Find the line that contains "(392, 155) = (373, 250): white" in the entries below. Output it and each later line exactly, and nothing else.

## PROVIDED DATA

---*---

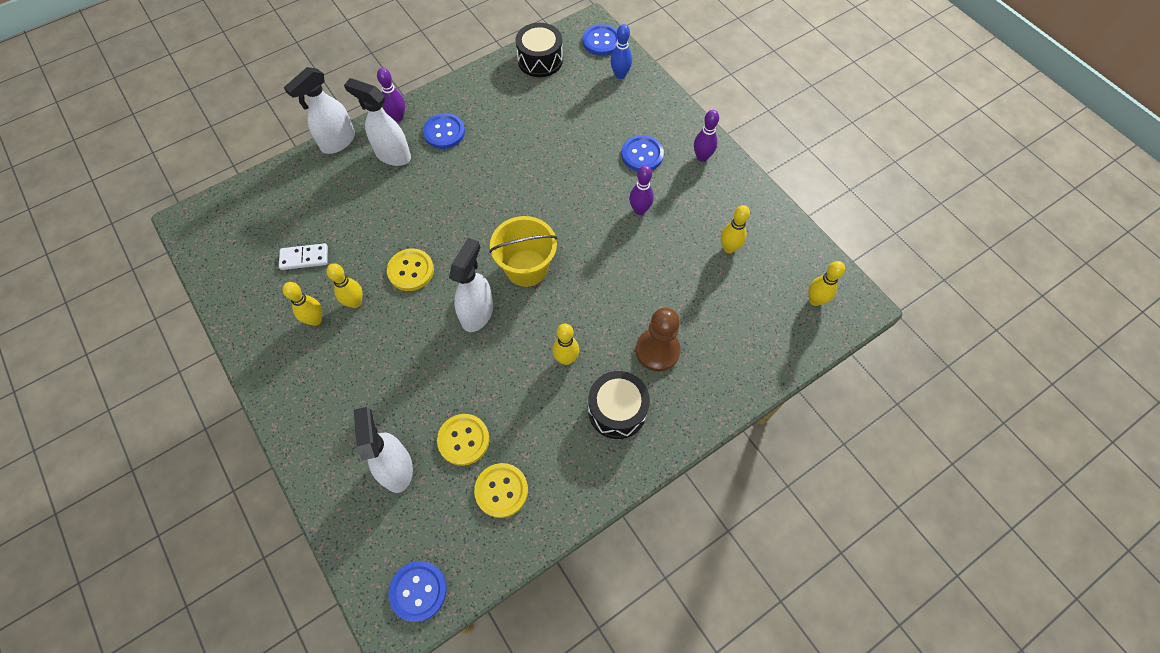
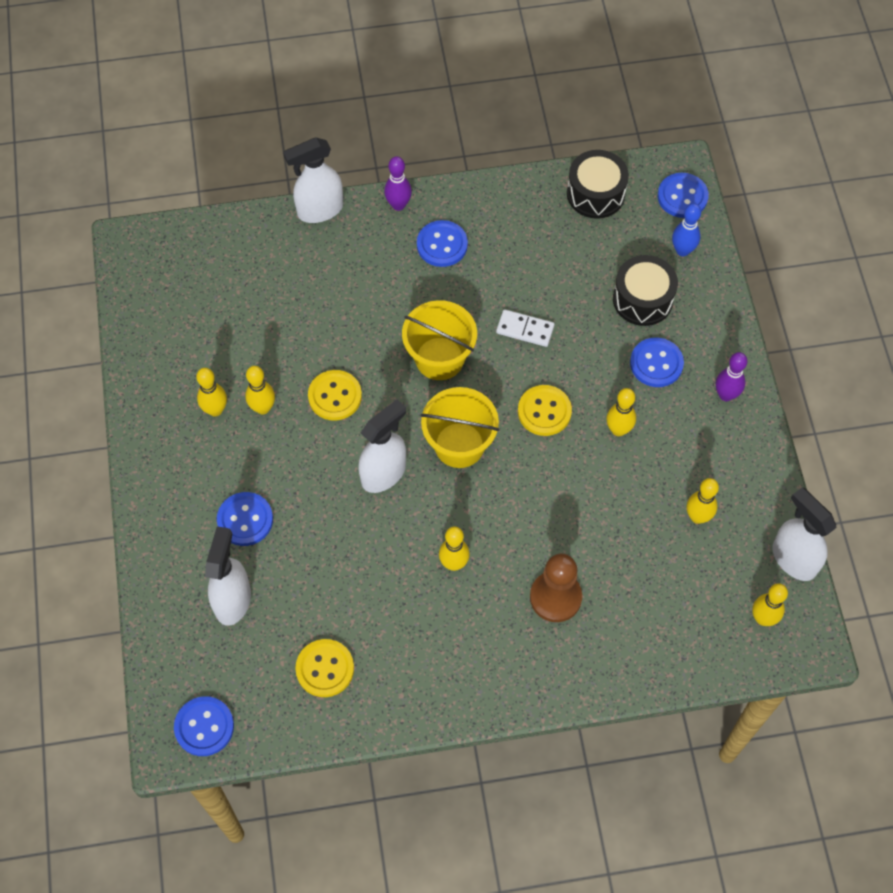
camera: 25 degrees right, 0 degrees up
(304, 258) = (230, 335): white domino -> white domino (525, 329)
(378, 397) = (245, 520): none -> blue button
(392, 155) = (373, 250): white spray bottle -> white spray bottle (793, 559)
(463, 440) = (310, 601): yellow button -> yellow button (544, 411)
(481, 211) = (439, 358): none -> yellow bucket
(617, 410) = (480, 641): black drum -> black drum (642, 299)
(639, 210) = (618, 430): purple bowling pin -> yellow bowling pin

---*---

## OUTPUT FOR THIS TASK
(392, 155) = (373, 250): white spray bottle -> white spray bottle (793, 559)
(463, 440) = (310, 601): yellow button -> yellow button (544, 411)
(481, 211) = (439, 358): none -> yellow bucket
(617, 410) = (480, 641): black drum -> black drum (642, 299)
(639, 210) = (618, 430): purple bowling pin -> yellow bowling pin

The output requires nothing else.